Exercise details:
Copy out each line below exactly as written.

--- Records for this exercise ---

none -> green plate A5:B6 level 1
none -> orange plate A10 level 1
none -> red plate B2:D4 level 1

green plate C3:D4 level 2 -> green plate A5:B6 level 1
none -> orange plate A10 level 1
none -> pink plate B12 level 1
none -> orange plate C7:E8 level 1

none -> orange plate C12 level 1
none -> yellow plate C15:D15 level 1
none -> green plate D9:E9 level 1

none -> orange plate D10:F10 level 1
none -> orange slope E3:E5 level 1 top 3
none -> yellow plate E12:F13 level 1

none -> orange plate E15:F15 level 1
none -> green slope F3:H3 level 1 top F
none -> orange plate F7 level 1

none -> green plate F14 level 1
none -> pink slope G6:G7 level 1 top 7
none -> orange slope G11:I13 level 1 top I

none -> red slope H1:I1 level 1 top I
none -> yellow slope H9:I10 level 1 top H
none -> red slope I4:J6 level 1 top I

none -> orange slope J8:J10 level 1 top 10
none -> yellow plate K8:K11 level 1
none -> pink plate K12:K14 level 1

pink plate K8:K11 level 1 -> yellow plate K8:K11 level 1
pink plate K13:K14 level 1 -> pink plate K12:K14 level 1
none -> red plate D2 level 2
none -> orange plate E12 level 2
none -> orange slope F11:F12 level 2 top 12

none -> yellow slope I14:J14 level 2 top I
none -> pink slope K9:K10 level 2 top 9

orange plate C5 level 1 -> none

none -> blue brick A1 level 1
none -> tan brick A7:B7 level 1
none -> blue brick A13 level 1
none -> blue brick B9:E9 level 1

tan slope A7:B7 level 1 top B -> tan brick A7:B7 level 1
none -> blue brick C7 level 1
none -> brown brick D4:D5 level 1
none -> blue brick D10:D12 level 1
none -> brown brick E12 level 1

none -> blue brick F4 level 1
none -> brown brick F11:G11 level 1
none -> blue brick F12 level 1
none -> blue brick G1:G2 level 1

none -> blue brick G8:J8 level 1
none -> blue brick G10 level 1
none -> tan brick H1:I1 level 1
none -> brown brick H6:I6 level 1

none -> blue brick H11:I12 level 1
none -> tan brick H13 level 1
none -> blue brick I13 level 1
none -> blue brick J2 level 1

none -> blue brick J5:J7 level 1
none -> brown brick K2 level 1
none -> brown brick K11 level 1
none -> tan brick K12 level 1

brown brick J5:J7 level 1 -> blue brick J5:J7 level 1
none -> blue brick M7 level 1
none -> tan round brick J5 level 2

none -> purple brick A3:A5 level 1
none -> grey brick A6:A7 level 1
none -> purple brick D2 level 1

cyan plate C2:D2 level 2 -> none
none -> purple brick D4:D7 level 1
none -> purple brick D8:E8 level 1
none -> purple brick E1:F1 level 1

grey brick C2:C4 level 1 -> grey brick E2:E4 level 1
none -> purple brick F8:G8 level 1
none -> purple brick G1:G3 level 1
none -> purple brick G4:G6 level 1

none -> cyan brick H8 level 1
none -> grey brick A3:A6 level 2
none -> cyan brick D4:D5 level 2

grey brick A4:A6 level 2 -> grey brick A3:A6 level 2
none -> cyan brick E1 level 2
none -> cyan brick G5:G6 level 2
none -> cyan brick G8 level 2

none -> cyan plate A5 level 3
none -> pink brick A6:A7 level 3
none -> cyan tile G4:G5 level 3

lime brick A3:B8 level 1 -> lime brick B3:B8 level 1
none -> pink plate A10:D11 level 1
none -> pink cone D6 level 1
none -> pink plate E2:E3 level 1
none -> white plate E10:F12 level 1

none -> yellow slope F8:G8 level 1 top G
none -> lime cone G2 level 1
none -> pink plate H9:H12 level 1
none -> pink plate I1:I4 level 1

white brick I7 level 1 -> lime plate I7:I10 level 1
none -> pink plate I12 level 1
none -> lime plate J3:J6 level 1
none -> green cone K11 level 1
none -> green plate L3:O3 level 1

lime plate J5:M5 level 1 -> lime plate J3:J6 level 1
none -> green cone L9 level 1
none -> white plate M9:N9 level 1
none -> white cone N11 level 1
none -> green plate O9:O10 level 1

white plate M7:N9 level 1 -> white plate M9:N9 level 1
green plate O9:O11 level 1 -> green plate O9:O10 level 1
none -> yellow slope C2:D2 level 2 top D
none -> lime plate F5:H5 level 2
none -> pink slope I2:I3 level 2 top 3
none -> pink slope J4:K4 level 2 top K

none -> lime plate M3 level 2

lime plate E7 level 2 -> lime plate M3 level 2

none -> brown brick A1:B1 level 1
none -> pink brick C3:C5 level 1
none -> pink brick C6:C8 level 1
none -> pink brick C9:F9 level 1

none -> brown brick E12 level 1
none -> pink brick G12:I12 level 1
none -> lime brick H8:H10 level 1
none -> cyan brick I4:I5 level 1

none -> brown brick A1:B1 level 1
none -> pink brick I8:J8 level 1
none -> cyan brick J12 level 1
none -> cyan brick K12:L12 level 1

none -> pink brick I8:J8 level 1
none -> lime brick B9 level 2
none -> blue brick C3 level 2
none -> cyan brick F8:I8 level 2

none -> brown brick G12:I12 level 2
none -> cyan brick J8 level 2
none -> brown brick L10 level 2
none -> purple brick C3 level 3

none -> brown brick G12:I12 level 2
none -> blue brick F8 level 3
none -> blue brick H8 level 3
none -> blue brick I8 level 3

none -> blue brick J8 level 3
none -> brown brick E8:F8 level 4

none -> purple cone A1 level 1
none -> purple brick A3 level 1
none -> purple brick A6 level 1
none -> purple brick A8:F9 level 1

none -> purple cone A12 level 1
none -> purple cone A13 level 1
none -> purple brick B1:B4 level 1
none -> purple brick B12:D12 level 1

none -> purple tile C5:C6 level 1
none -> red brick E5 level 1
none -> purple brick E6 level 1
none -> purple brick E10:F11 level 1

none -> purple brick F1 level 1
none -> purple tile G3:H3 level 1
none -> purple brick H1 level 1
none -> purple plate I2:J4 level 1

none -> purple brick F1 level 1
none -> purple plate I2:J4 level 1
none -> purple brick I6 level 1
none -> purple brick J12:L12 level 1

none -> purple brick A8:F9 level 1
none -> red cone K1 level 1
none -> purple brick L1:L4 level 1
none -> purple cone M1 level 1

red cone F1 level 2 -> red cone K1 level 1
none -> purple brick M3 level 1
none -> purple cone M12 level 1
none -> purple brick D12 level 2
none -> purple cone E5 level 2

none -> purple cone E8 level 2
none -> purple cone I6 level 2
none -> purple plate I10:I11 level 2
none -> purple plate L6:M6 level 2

---

Solution below:
none -> green plate A5:B6 level 1
none -> orange plate A10 level 1
none -> red plate B2:D4 level 1

green plate C3:D4 level 2 -> green plate A5:B6 level 1
none -> orange plate A10 level 1
none -> pink plate B12 level 1
none -> orange plate C7:E8 level 1

none -> orange plate C12 level 1
none -> yellow plate C15:D15 level 1
none -> green plate D9:E9 level 1

none -> orange plate D10:F10 level 1
none -> orange slope E3:E5 level 1 top 3
none -> yellow plate E12:F13 level 1

none -> orange plate E15:F15 level 1
none -> green slope F3:H3 level 1 top F
none -> orange plate F7 level 1

none -> green plate F14 level 1
none -> pink slope G6:G7 level 1 top 7
none -> orange slope G11:I13 level 1 top I

none -> red slope H1:I1 level 1 top I
none -> yellow slope H9:I10 level 1 top H
none -> red slope I4:J6 level 1 top I

none -> orange slope J8:J10 level 1 top 10
none -> yellow plate K8:K11 level 1
none -> pink plate K12:K14 level 1

pink plate K8:K11 level 1 -> yellow plate K8:K11 level 1
pink plate K13:K14 level 1 -> pink plate K12:K14 level 1
none -> red plate D2 level 2
none -> orange plate E12 level 2
none -> orange slope F11:F12 level 2 top 12

none -> yellow slope I14:J14 level 2 top I
none -> pink slope K9:K10 level 2 top 9

orange plate C5 level 1 -> none

none -> blue brick A1 level 1
none -> tan brick A7:B7 level 1
none -> blue brick A13 level 1
none -> blue brick B9:E9 level 1

tan slope A7:B7 level 1 top B -> tan brick A7:B7 level 1
none -> blue brick C7 level 1
none -> brown brick D4:D5 level 1
none -> blue brick D10:D12 level 1
none -> brown brick E12 level 1

none -> blue brick F4 level 1
none -> brown brick F11:G11 level 1
none -> blue brick F12 level 1
none -> blue brick G1:G2 level 1

none -> blue brick G8:J8 level 1
none -> blue brick G10 level 1
none -> tan brick H1:I1 level 1
none -> brown brick H6:I6 level 1

none -> blue brick H11:I12 level 1
none -> tan brick H13 level 1
none -> blue brick I13 level 1
none -> blue brick J2 level 1

none -> blue brick J5:J7 level 1
none -> brown brick K2 level 1
none -> brown brick K11 level 1
none -> tan brick K12 level 1

brown brick J5:J7 level 1 -> blue brick J5:J7 level 1
none -> blue brick M7 level 1
none -> tan round brick J5 level 2

none -> purple brick A3:A5 level 1
none -> grey brick A6:A7 level 1
none -> purple brick D2 level 1

cyan plate C2:D2 level 2 -> none
none -> purple brick D4:D7 level 1
none -> purple brick D8:E8 level 1
none -> purple brick E1:F1 level 1

grey brick C2:C4 level 1 -> grey brick E2:E4 level 1
none -> purple brick F8:G8 level 1
none -> purple brick G1:G3 level 1
none -> purple brick G4:G6 level 1

none -> cyan brick H8 level 1
none -> grey brick A3:A6 level 2
none -> cyan brick D4:D5 level 2

grey brick A4:A6 level 2 -> grey brick A3:A6 level 2
none -> cyan brick E1 level 2
none -> cyan brick G5:G6 level 2
none -> cyan brick G8 level 2

none -> cyan plate A5 level 3
none -> pink brick A6:A7 level 3
none -> cyan tile G4:G5 level 3

lime brick A3:B8 level 1 -> lime brick B3:B8 level 1
none -> pink plate A10:D11 level 1
none -> pink cone D6 level 1
none -> pink plate E2:E3 level 1
none -> white plate E10:F12 level 1

none -> yellow slope F8:G8 level 1 top G
none -> lime cone G2 level 1
none -> pink plate H9:H12 level 1
none -> pink plate I1:I4 level 1

white brick I7 level 1 -> lime plate I7:I10 level 1
none -> pink plate I12 level 1
none -> lime plate J3:J6 level 1
none -> green cone K11 level 1
none -> green plate L3:O3 level 1

lime plate J5:M5 level 1 -> lime plate J3:J6 level 1
none -> green cone L9 level 1
none -> white plate M9:N9 level 1
none -> white cone N11 level 1
none -> green plate O9:O10 level 1

white plate M7:N9 level 1 -> white plate M9:N9 level 1
green plate O9:O11 level 1 -> green plate O9:O10 level 1
none -> yellow slope C2:D2 level 2 top D
none -> lime plate F5:H5 level 2
none -> pink slope I2:I3 level 2 top 3
none -> pink slope J4:K4 level 2 top K

none -> lime plate M3 level 2

lime plate E7 level 2 -> lime plate M3 level 2

none -> brown brick A1:B1 level 1
none -> pink brick C3:C5 level 1
none -> pink brick C6:C8 level 1
none -> pink brick C9:F9 level 1

none -> brown brick E12 level 1
none -> pink brick G12:I12 level 1
none -> lime brick H8:H10 level 1
none -> cyan brick I4:I5 level 1

none -> brown brick A1:B1 level 1
none -> pink brick I8:J8 level 1
none -> cyan brick J12 level 1
none -> cyan brick K12:L12 level 1

none -> pink brick I8:J8 level 1
none -> lime brick B9 level 2
none -> blue brick C3 level 2
none -> cyan brick F8:I8 level 2

none -> brown brick G12:I12 level 2
none -> cyan brick J8 level 2
none -> brown brick L10 level 2
none -> purple brick C3 level 3

none -> brown brick G12:I12 level 2
none -> blue brick F8 level 3
none -> blue brick H8 level 3
none -> blue brick I8 level 3

none -> blue brick J8 level 3
none -> brown brick E8:F8 level 4

none -> purple cone A1 level 1
none -> purple brick A3 level 1
none -> purple brick A6 level 1
none -> purple brick A8:F9 level 1

none -> purple cone A12 level 1
none -> purple cone A13 level 1
none -> purple brick B1:B4 level 1
none -> purple brick B12:D12 level 1

none -> purple tile C5:C6 level 1
none -> red brick E5 level 1
none -> purple brick E6 level 1
none -> purple brick E10:F11 level 1

none -> purple brick F1 level 1
none -> purple tile G3:H3 level 1
none -> purple brick H1 level 1
none -> purple plate I2:J4 level 1

none -> purple brick F1 level 1
none -> purple plate I2:J4 level 1
none -> purple brick I6 level 1
none -> purple brick J12:L12 level 1

none -> purple brick A8:F9 level 1
none -> red cone K1 level 1
none -> purple brick L1:L4 level 1
none -> purple cone M1 level 1

red cone F1 level 2 -> red cone K1 level 1
none -> purple brick M3 level 1
none -> purple cone M12 level 1
none -> purple brick D12 level 2
none -> purple cone E5 level 2

none -> purple cone E8 level 2
none -> purple cone I6 level 2
none -> purple plate I10:I11 level 2
none -> purple plate L6:M6 level 2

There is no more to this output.